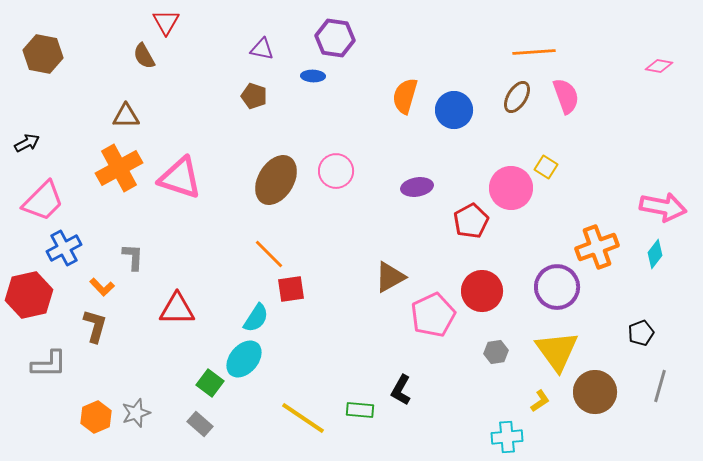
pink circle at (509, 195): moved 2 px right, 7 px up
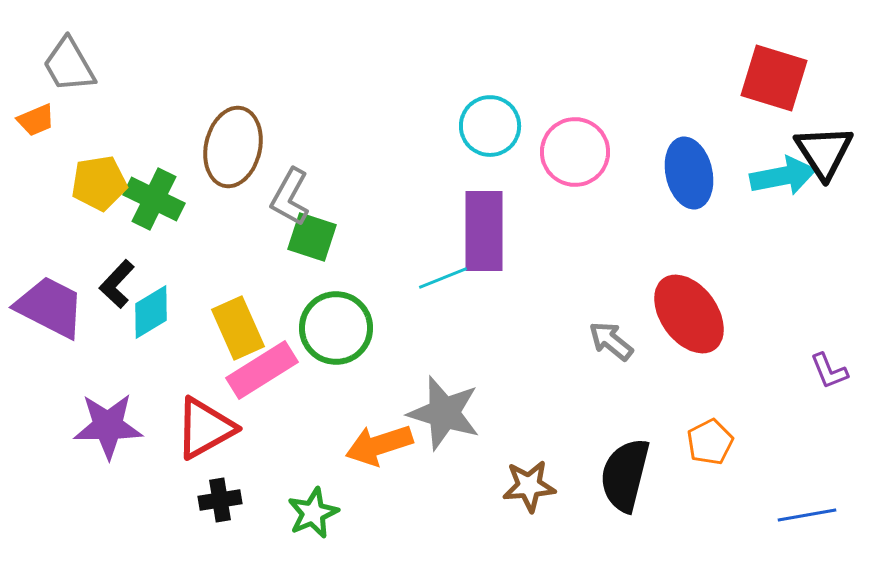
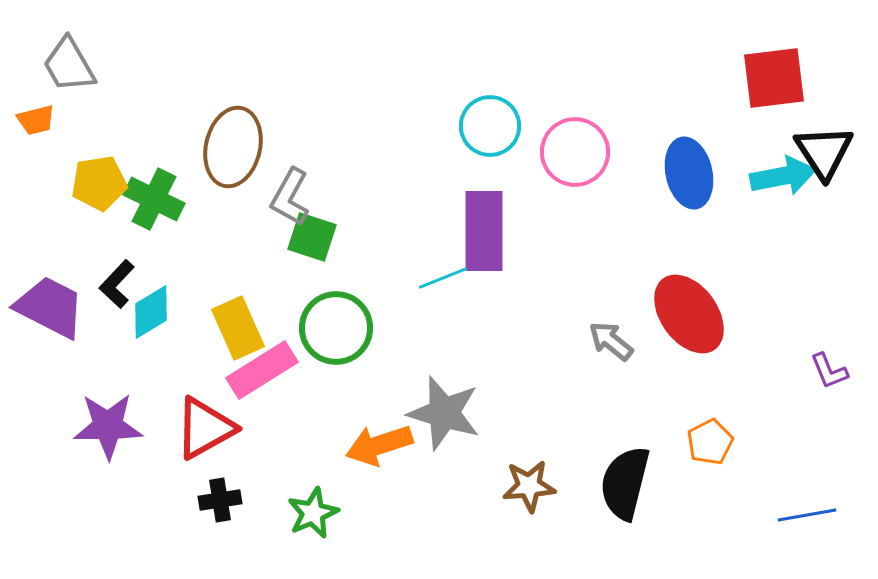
red square: rotated 24 degrees counterclockwise
orange trapezoid: rotated 9 degrees clockwise
black semicircle: moved 8 px down
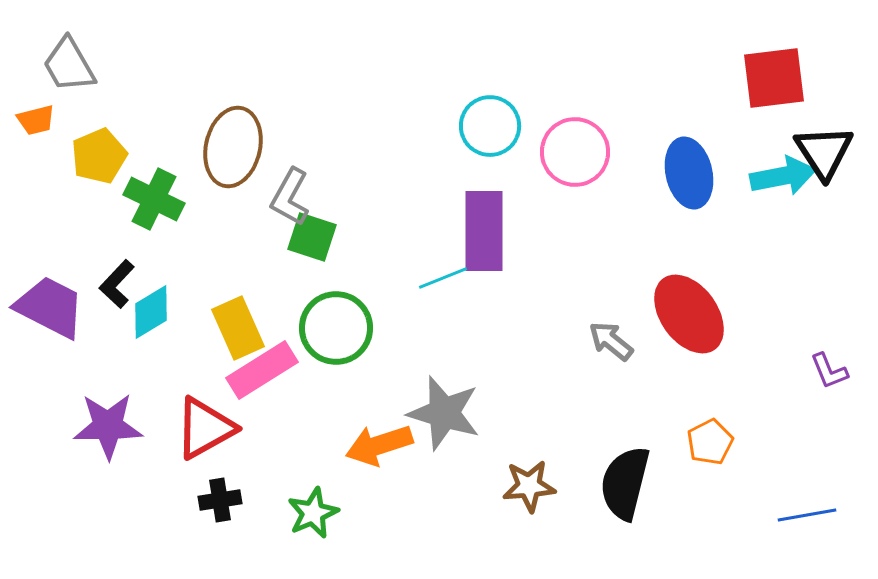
yellow pentagon: moved 27 px up; rotated 14 degrees counterclockwise
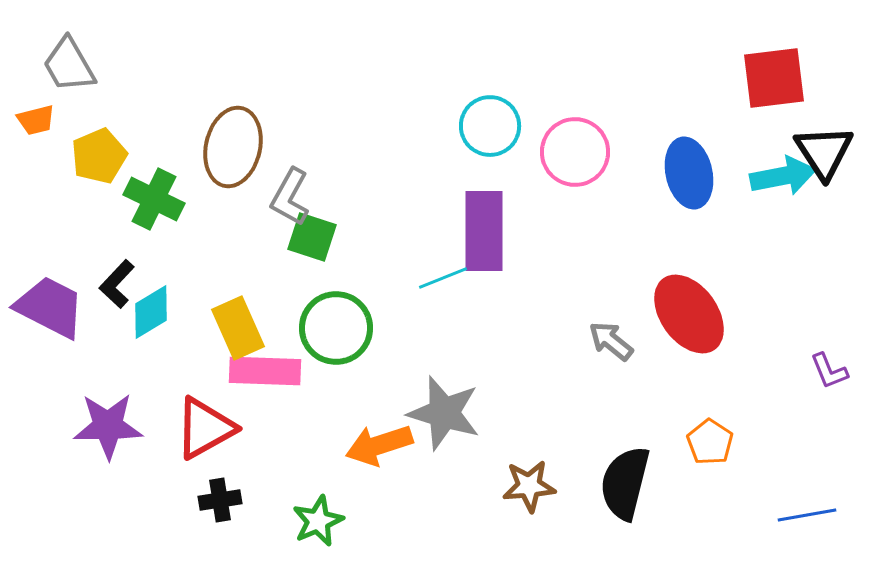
pink rectangle: moved 3 px right, 1 px down; rotated 34 degrees clockwise
orange pentagon: rotated 12 degrees counterclockwise
green star: moved 5 px right, 8 px down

:::::

Could you output all of the lines above word for word, omitting the pictures?

#### [SOLUTION TO THIS EXERCISE]
pink circle at (509, 195): moved 2 px right, 7 px up
red square: rotated 24 degrees counterclockwise
orange trapezoid: rotated 9 degrees clockwise
black semicircle: moved 8 px down
yellow pentagon: moved 27 px up; rotated 14 degrees counterclockwise
pink rectangle: moved 3 px right, 1 px down; rotated 34 degrees clockwise
orange pentagon: rotated 12 degrees counterclockwise
green star: moved 5 px right, 8 px down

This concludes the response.